What you will do
Starting with the line that includes "(269, 119) = (321, 192): green banana -> none", write out every remaining line of the records below exactly as it appears, leaving out any images.

Material supplied

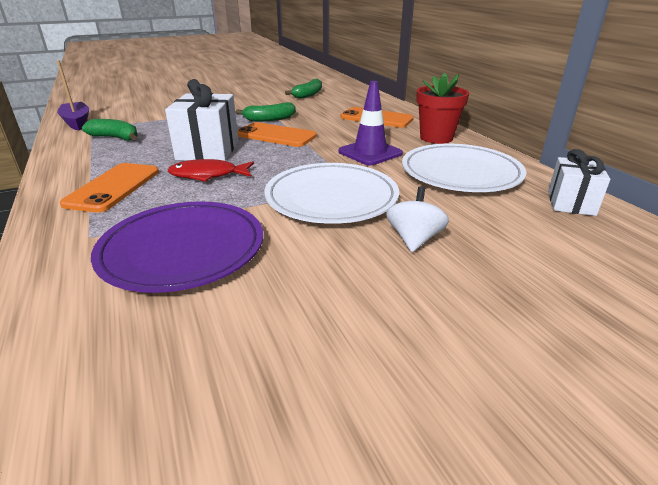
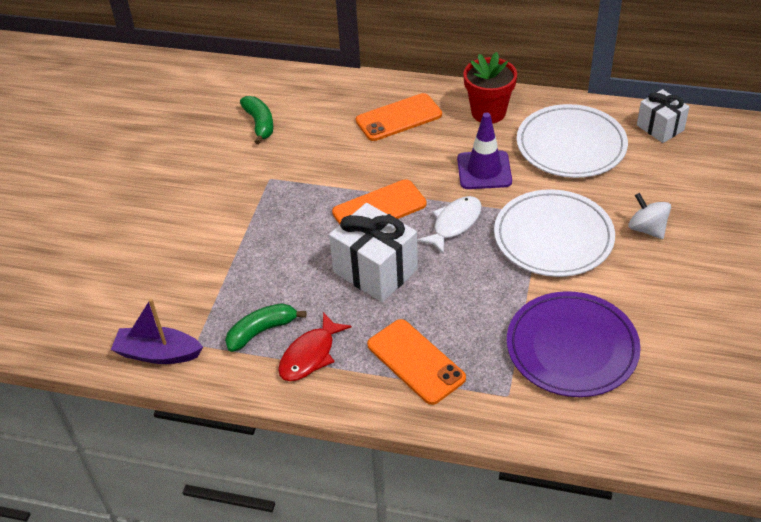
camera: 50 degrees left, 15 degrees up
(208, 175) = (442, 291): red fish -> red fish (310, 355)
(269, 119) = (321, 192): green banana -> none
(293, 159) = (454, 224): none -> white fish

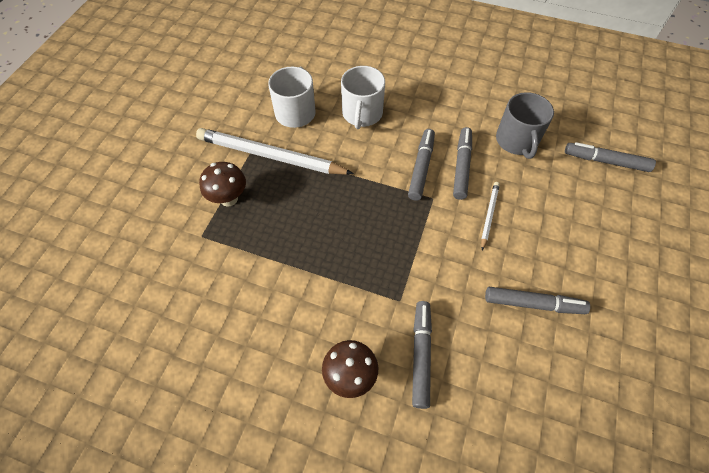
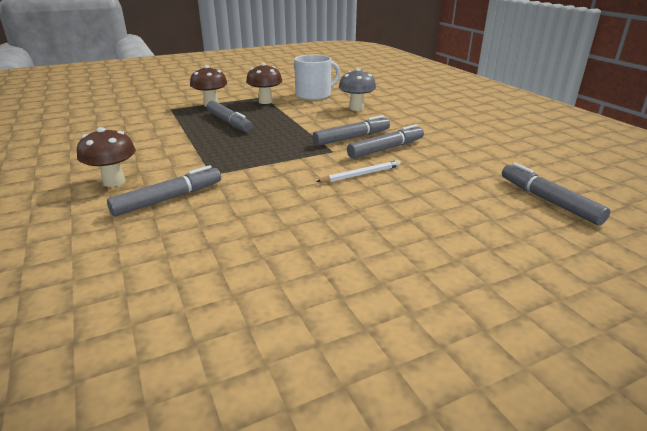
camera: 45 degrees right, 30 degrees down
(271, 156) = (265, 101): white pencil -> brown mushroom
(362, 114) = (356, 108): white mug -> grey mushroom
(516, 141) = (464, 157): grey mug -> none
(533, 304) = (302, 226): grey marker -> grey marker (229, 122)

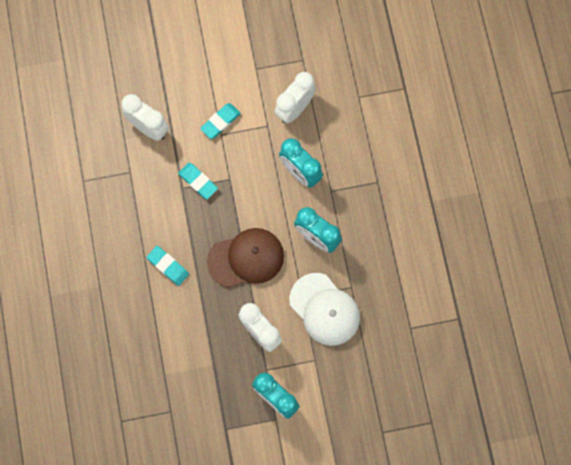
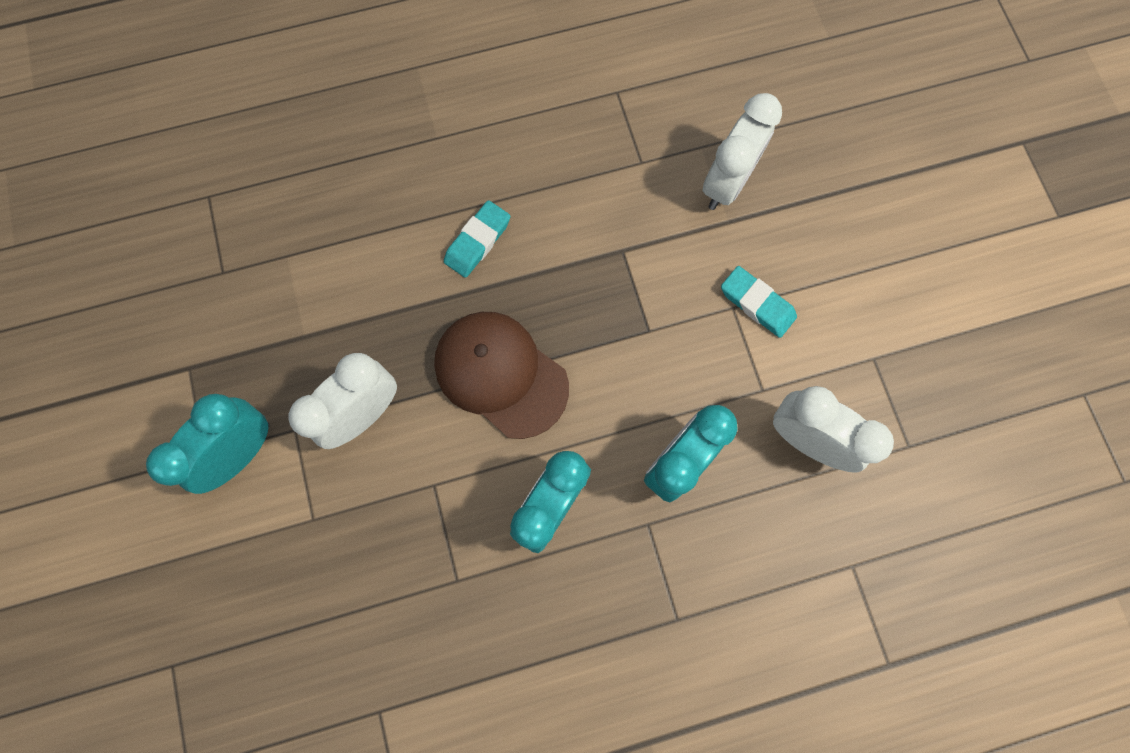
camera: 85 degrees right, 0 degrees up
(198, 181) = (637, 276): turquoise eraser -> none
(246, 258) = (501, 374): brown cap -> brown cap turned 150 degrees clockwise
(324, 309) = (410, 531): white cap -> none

Solution for this task
(269, 119) = (321, 192): green banana -> none
(293, 159) = (454, 224): none -> white fish

camera: 45 degrees right, 30 degrees down
(271, 156) = (265, 101): white pencil -> brown mushroom
(362, 114) = (356, 108): white mug -> grey mushroom
(516, 141) = (464, 157): grey mug -> none
(533, 304) = (302, 226): grey marker -> grey marker (229, 122)

camera: 85 degrees right, 0 degrees up
(198, 181) = (637, 276): turquoise eraser -> none
(246, 258) = (501, 374): brown cap -> brown cap turned 150 degrees clockwise
(324, 309) = (410, 531): white cap -> none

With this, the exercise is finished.